## WORK INSTRUCTIONS
Filter the entries for the word "none". Copy each line in which it occurs.

Dataset entries
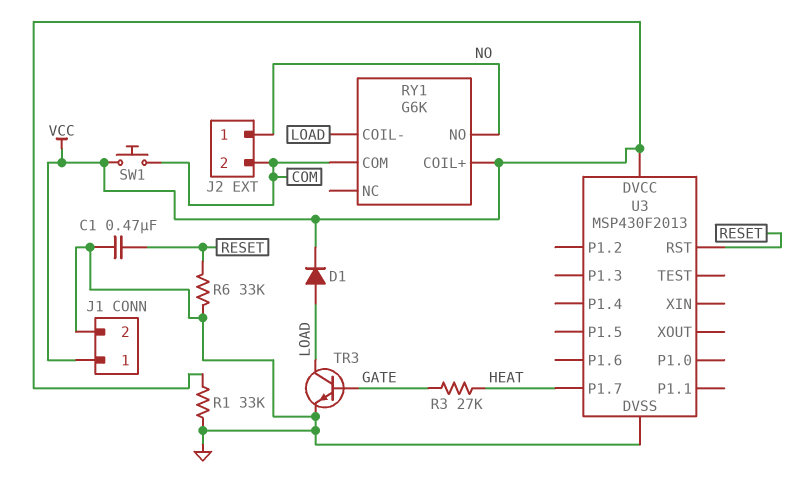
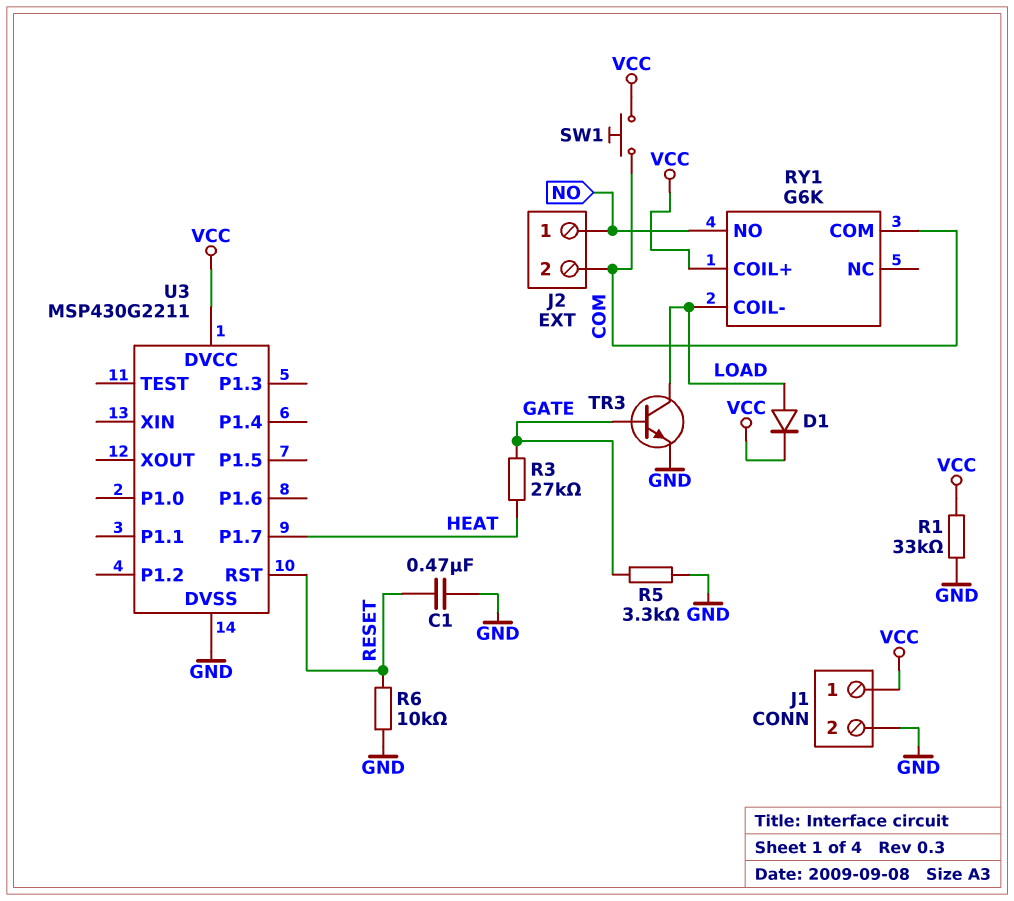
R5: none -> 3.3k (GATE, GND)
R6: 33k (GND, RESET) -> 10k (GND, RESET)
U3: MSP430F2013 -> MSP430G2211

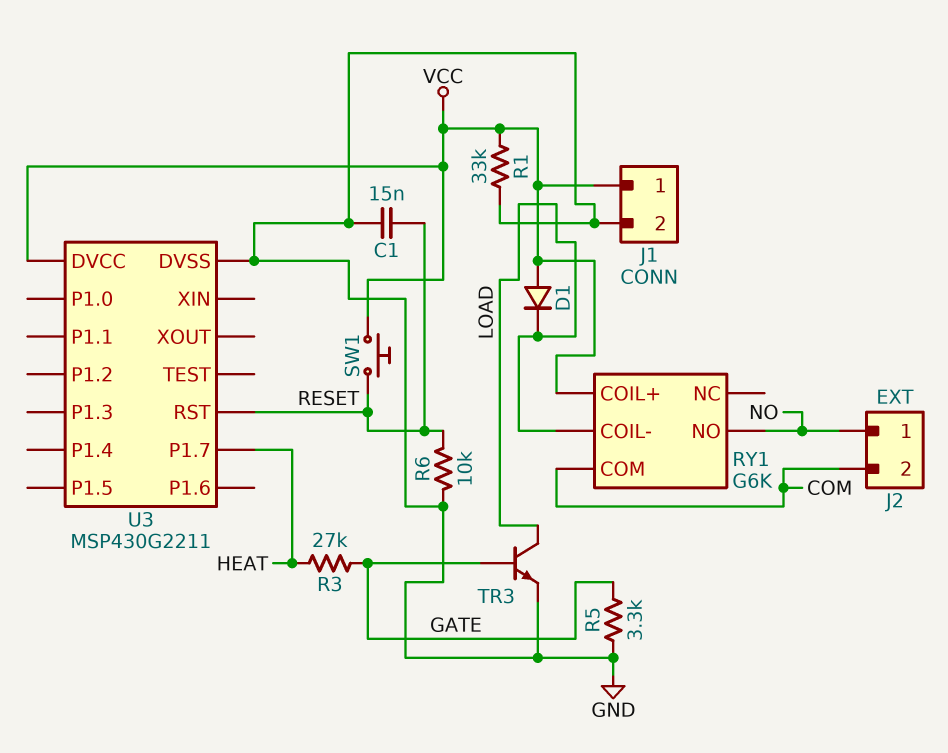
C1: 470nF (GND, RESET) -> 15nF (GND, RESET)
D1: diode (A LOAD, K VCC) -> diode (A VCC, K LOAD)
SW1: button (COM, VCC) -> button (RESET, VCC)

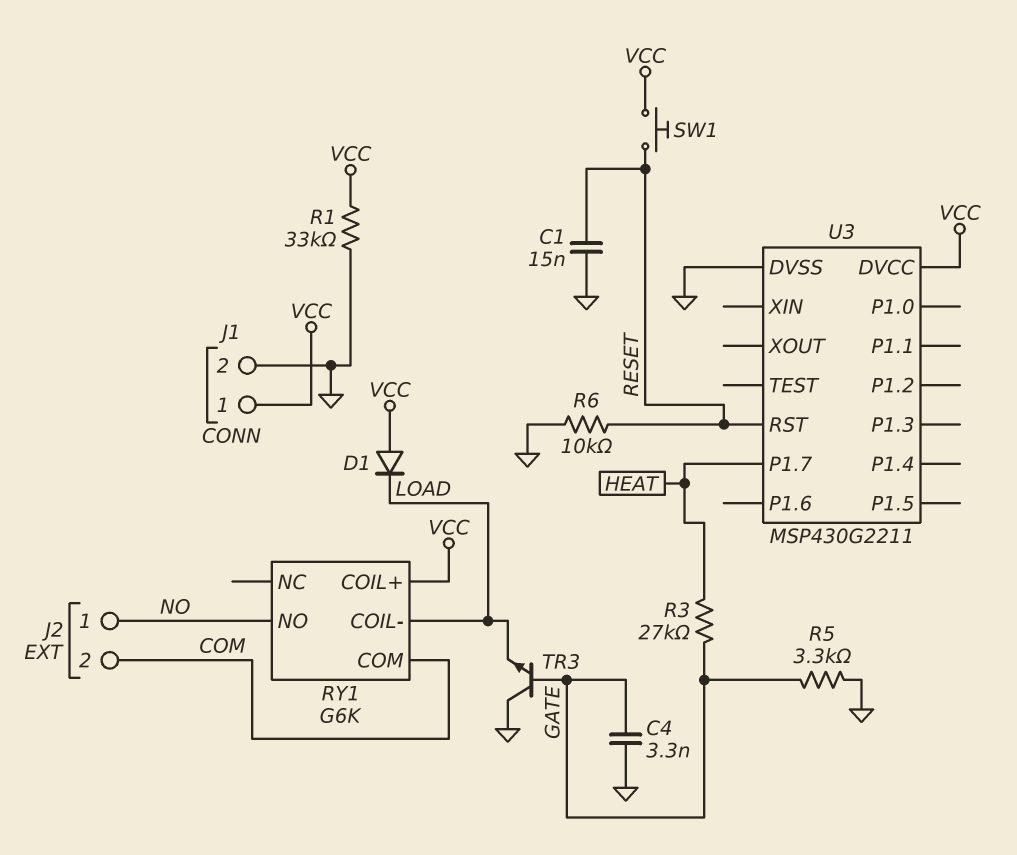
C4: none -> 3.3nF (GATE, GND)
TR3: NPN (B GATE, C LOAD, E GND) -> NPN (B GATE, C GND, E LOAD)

## EXPECTED ANSWER
R5: none -> 3.3k (GATE, GND)
C4: none -> 3.3nF (GATE, GND)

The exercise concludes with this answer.